*Work request*
Set out exactly, line by line, the stretch of data below that begins at the line containing "J1 pin 2: GND -> BAT" and ends at the line containing "SW1: switch (+3V3, TEMP)", with both ends kept.

*** Source records Section Begins ***

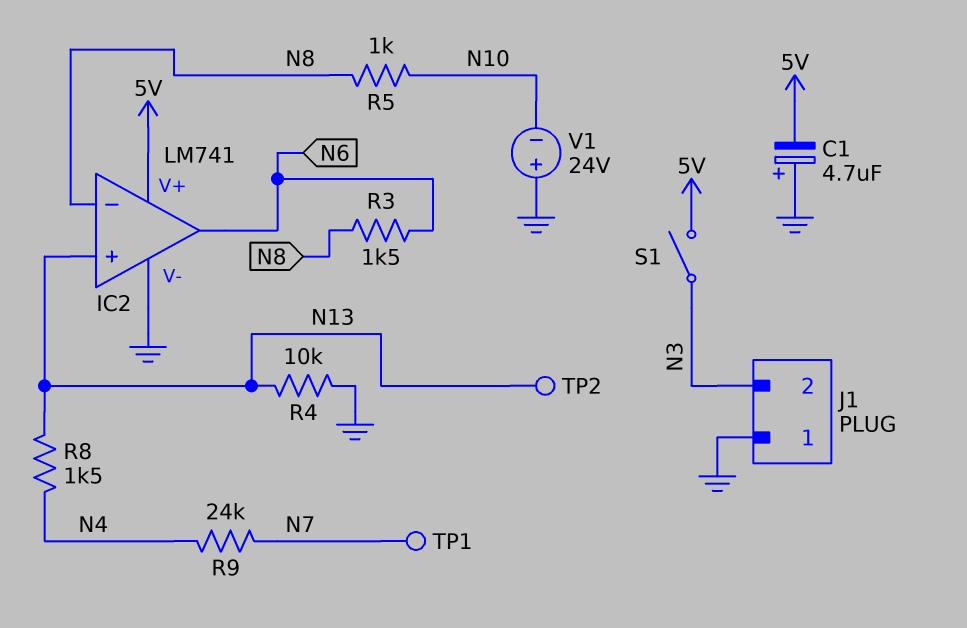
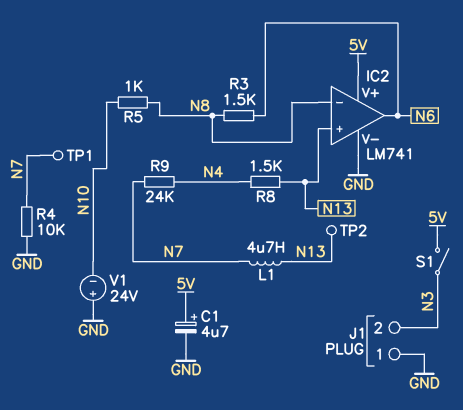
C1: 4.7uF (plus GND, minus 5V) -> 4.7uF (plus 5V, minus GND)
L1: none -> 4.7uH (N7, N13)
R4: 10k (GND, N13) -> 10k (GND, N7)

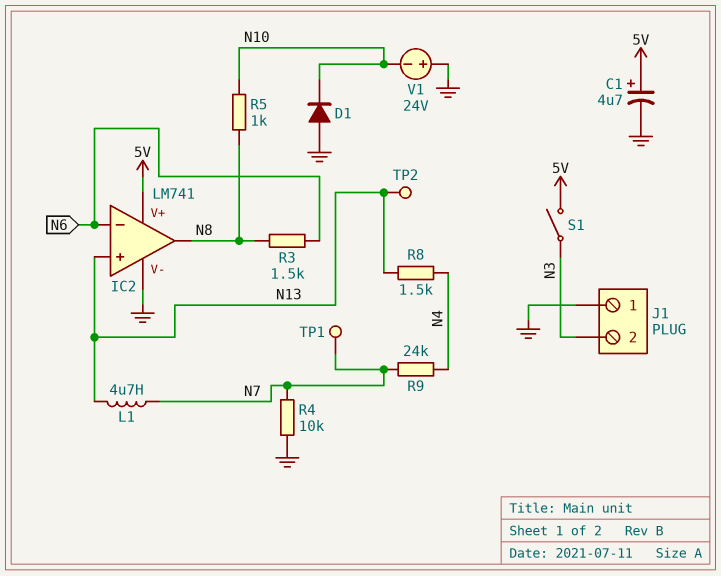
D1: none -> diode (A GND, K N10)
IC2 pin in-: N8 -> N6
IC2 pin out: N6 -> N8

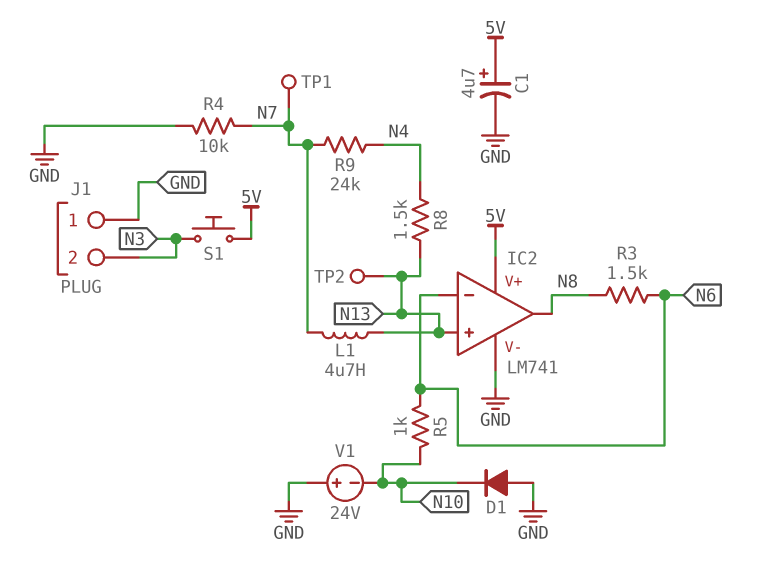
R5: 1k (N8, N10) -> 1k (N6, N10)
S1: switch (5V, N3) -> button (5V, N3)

*** Source records Section Ends ***
*** Source records Section Begins ***

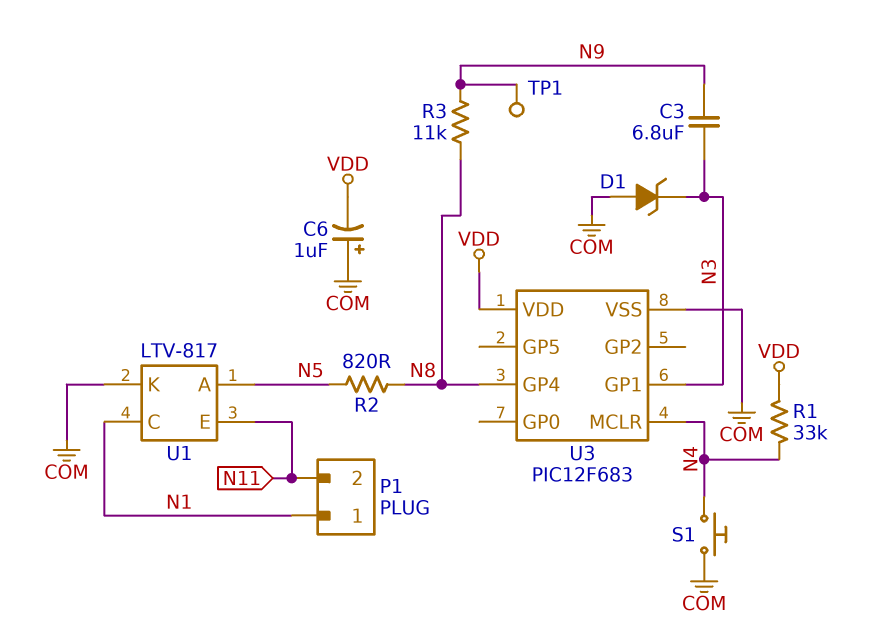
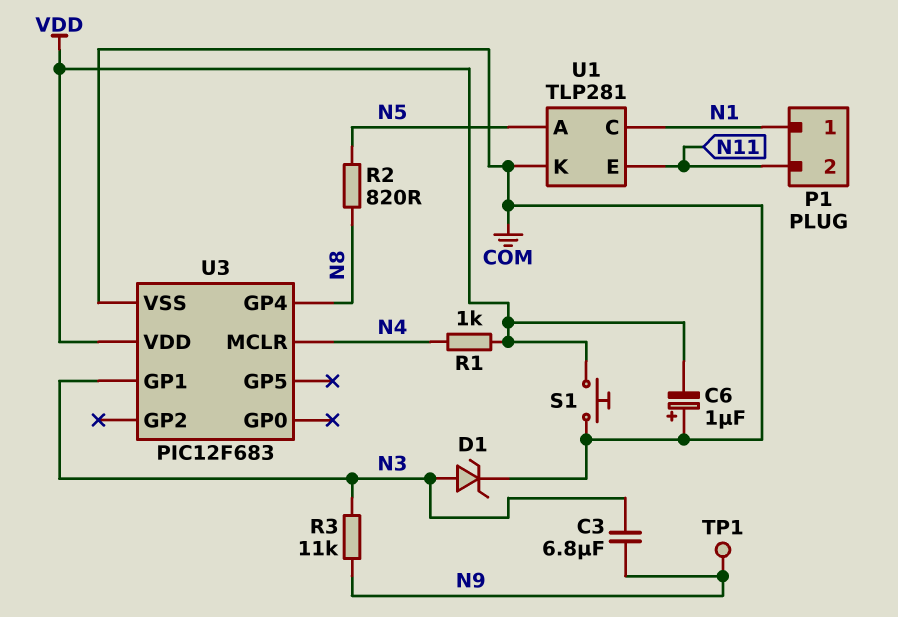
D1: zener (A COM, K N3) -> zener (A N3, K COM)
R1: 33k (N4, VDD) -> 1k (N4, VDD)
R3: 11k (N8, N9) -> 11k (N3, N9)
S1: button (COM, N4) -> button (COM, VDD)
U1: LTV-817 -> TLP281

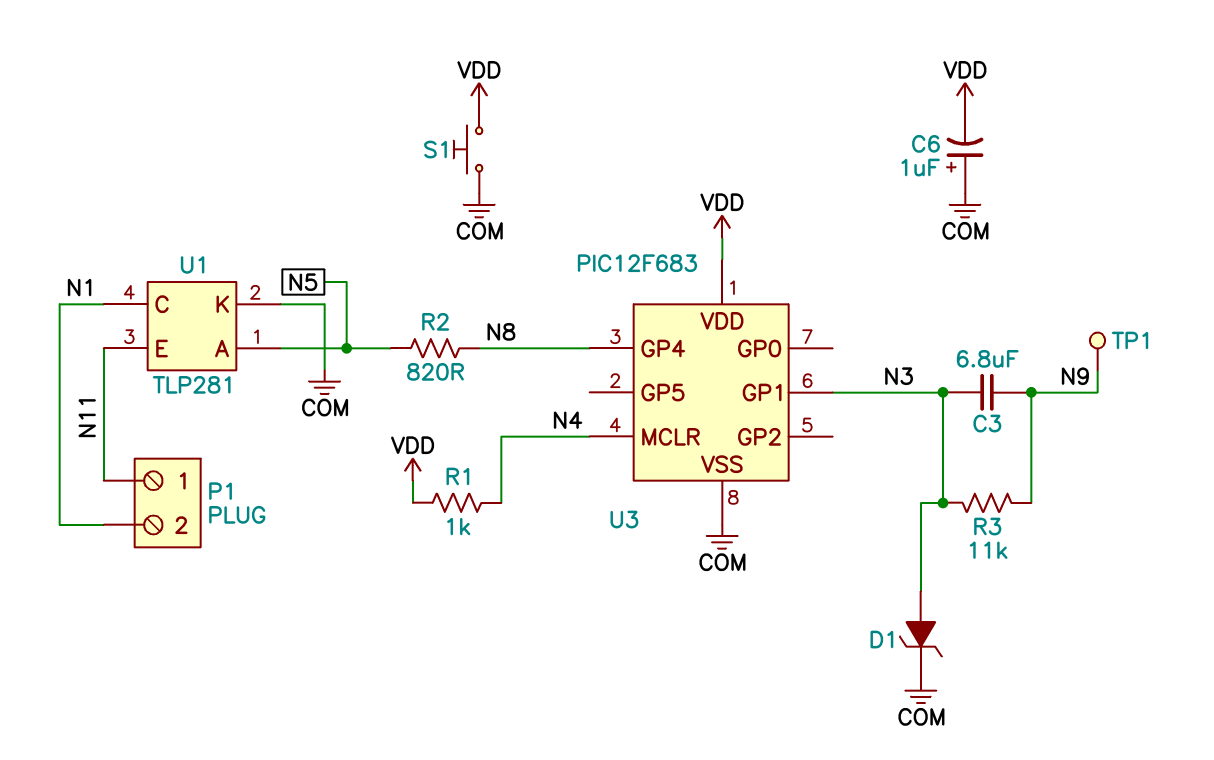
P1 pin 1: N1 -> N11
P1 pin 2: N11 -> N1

*** Source records Section Ends ***
*** Source records Section Begins ***

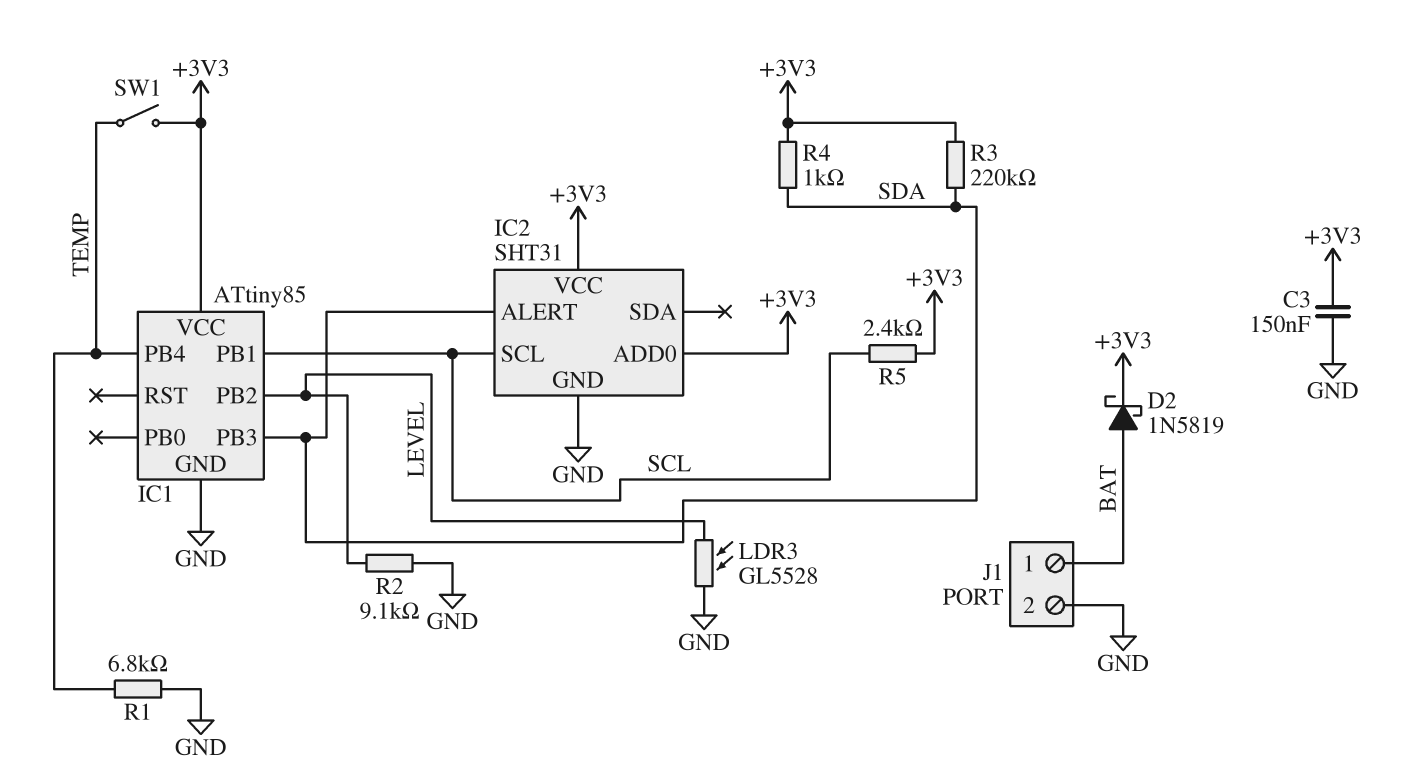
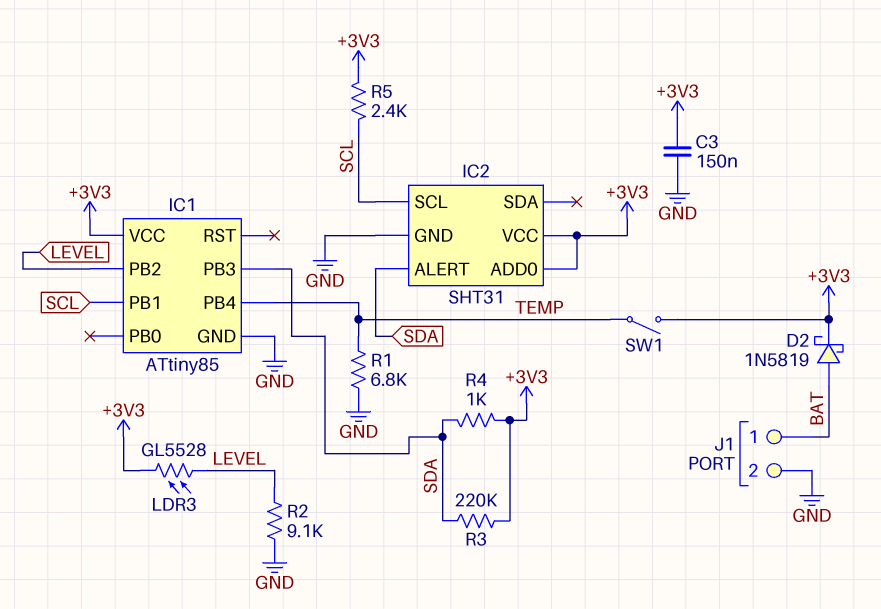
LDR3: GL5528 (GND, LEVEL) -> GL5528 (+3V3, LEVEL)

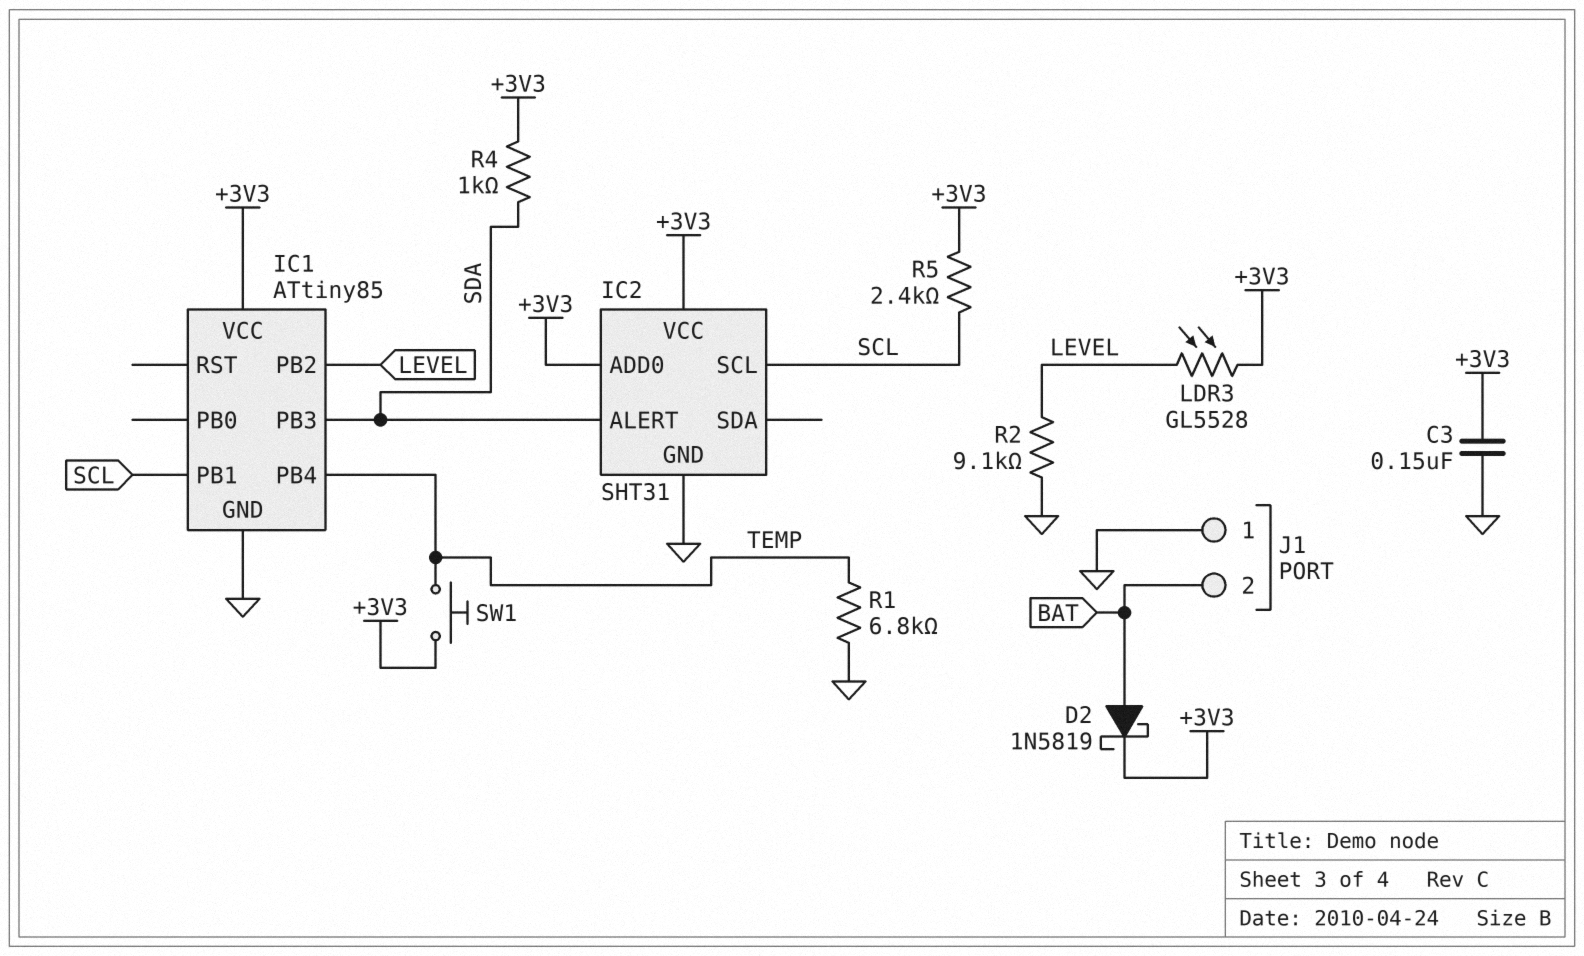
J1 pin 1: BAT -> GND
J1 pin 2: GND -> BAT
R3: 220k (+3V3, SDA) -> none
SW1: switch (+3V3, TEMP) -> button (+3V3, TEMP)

*** Source records Section Ends ***

*Answer below*
J1 pin 2: GND -> BAT
R3: 220k (+3V3, SDA) -> none
SW1: switch (+3V3, TEMP) -> button (+3V3, TEMP)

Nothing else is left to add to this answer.